▸ WHAT TO DO
Look through the entries below and copy exactly the part that begins with the line containing "none -> purple brick I13 level 1" and ends with the line containing "none -> brown plate K6 level 2". Do not copy the pictures.

▸ GIVEN DATA
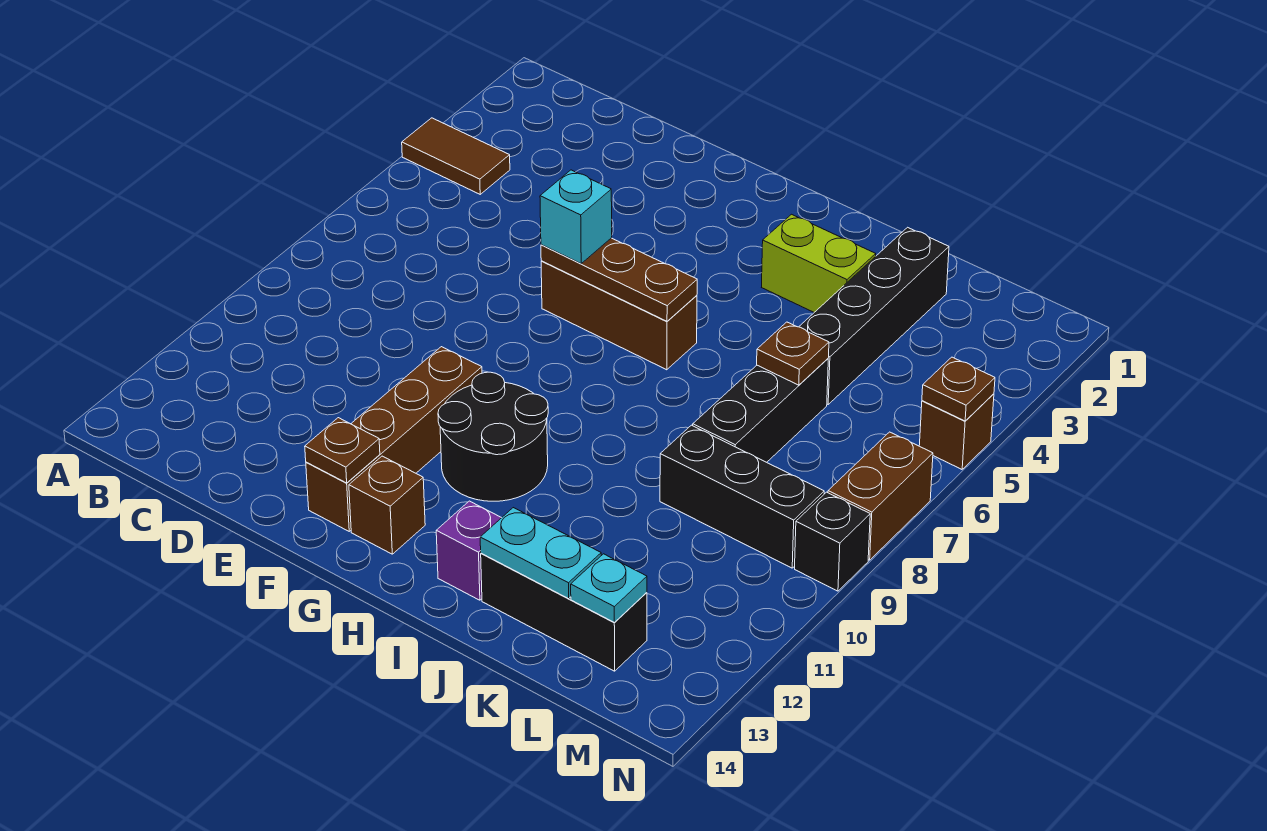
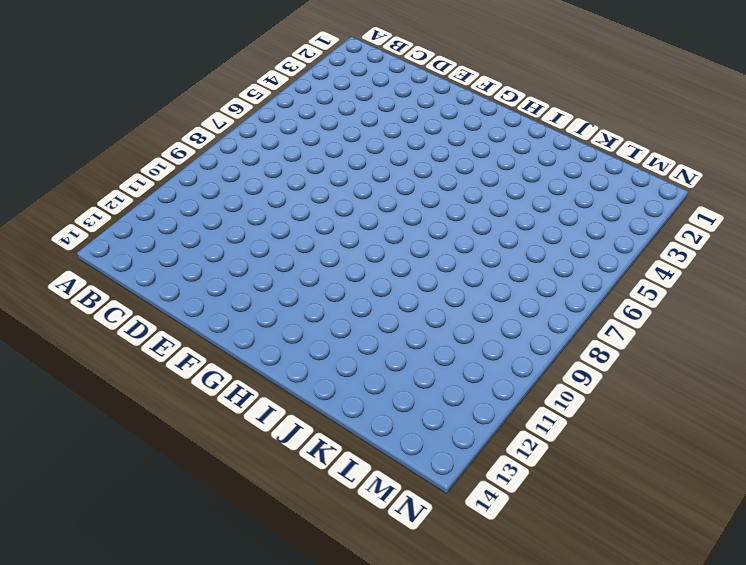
none -> brown tile A4:B4 level 1
none -> brown brick F6:H6 level 1
none -> brown brick F10:F13 level 1

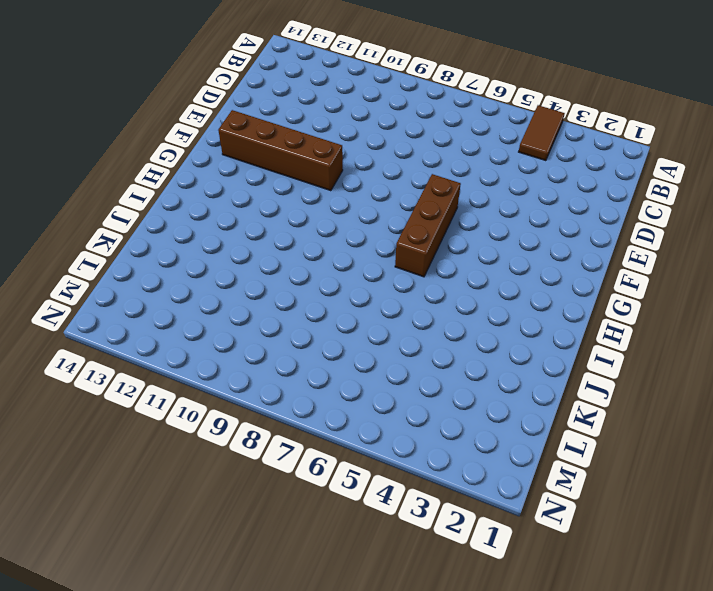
none -> black round brick G10:H11 level 1
none -> brown brick G13 level 1
none -> lime brick I3:J3 level 1

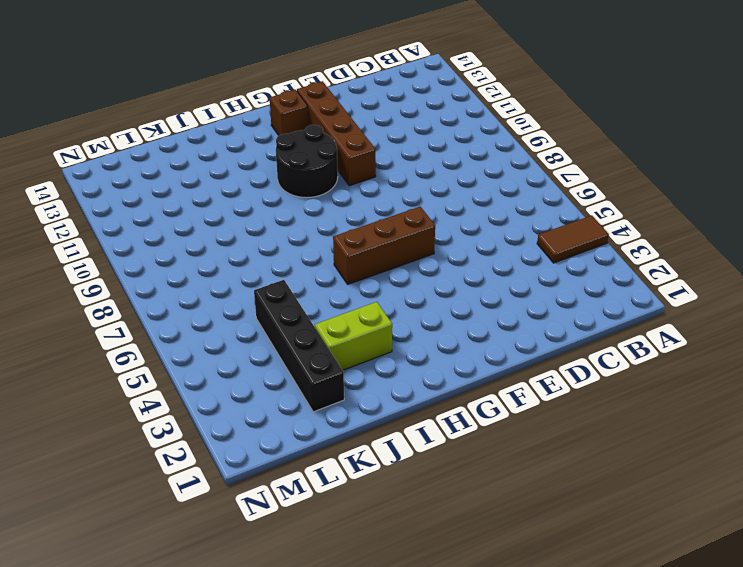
none -> purple brick I13 level 1
none -> black brick J13:L13 level 1
none -> black brick K6:K8 level 1

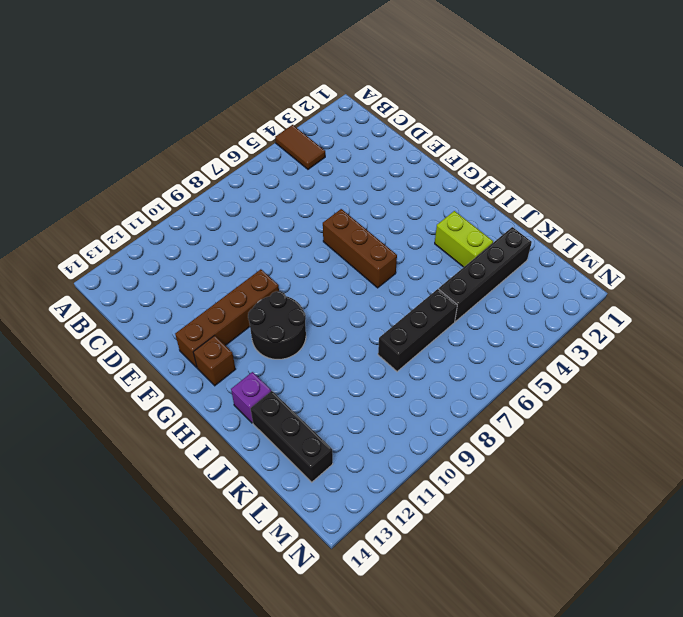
none -> black brick K9:M9 level 1
none -> brown brick N5 level 1
none -> brown brick N7:N8 level 1

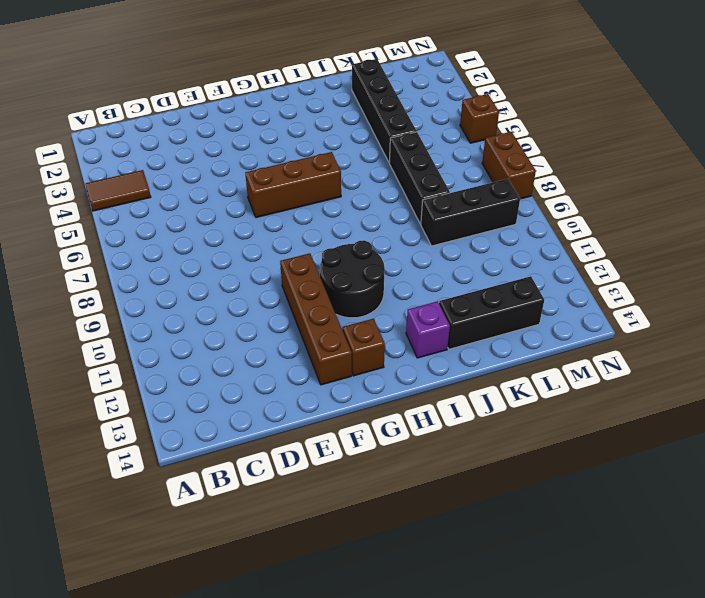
none -> lime brick I3:J3 level 1
none -> black brick N9 level 1
none -> brown plate F6:H6 level 2

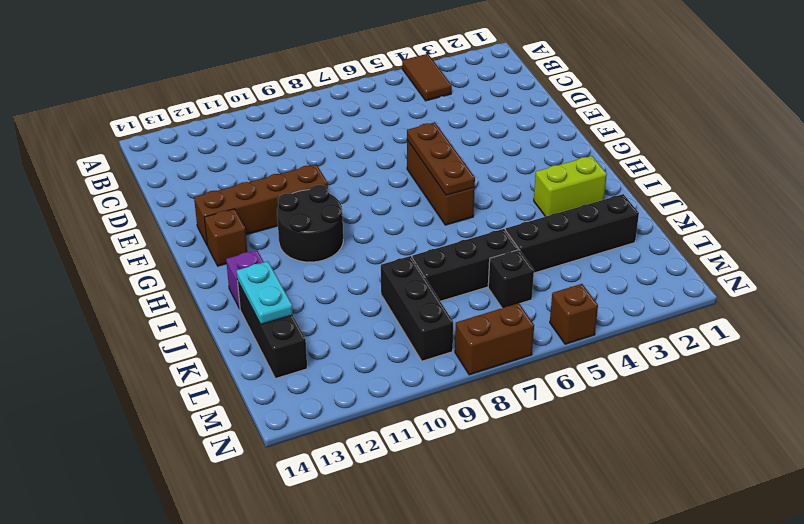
lime brick I2:I3 level 1 -> lime brick I3:J3 level 1
black brick L6 level 1 -> black brick N9 level 1
none -> brown plate F13 level 2
none -> brown plate K6 level 2
none -> cyan plate L13 level 2

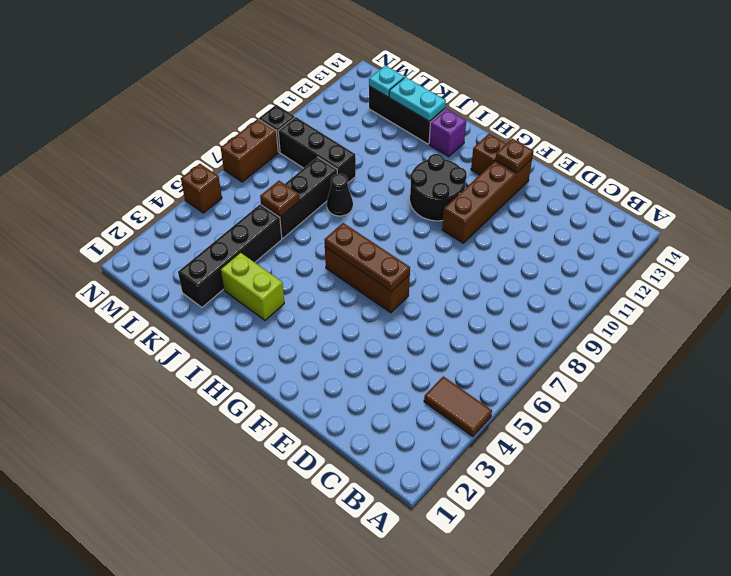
black cone J8 level 1 -> none
none -> brown plate N5 level 2
none -> cyan brick F6 level 3

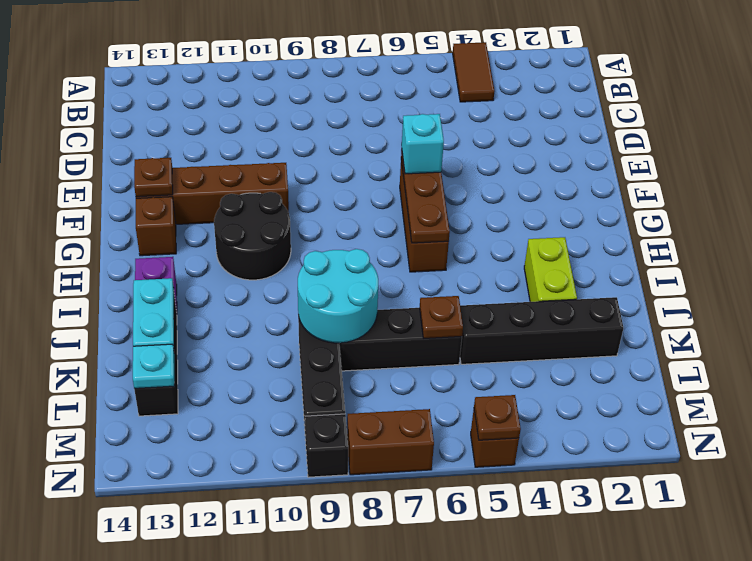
cyan round brick J8:K9 level 2 -> none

▸ SOLUTION TO THE EXERCISE
none -> purple brick I13 level 1
none -> black brick J13:L13 level 1
none -> black brick K6:K8 level 1

none -> black brick K9:M9 level 1
none -> brown brick N5 level 1
none -> brown brick N7:N8 level 1

none -> lime brick I3:J3 level 1
none -> black brick N9 level 1
none -> brown plate F6:H6 level 2

lime brick I2:I3 level 1 -> lime brick I3:J3 level 1
black brick L6 level 1 -> black brick N9 level 1
none -> brown plate F13 level 2
none -> brown plate K6 level 2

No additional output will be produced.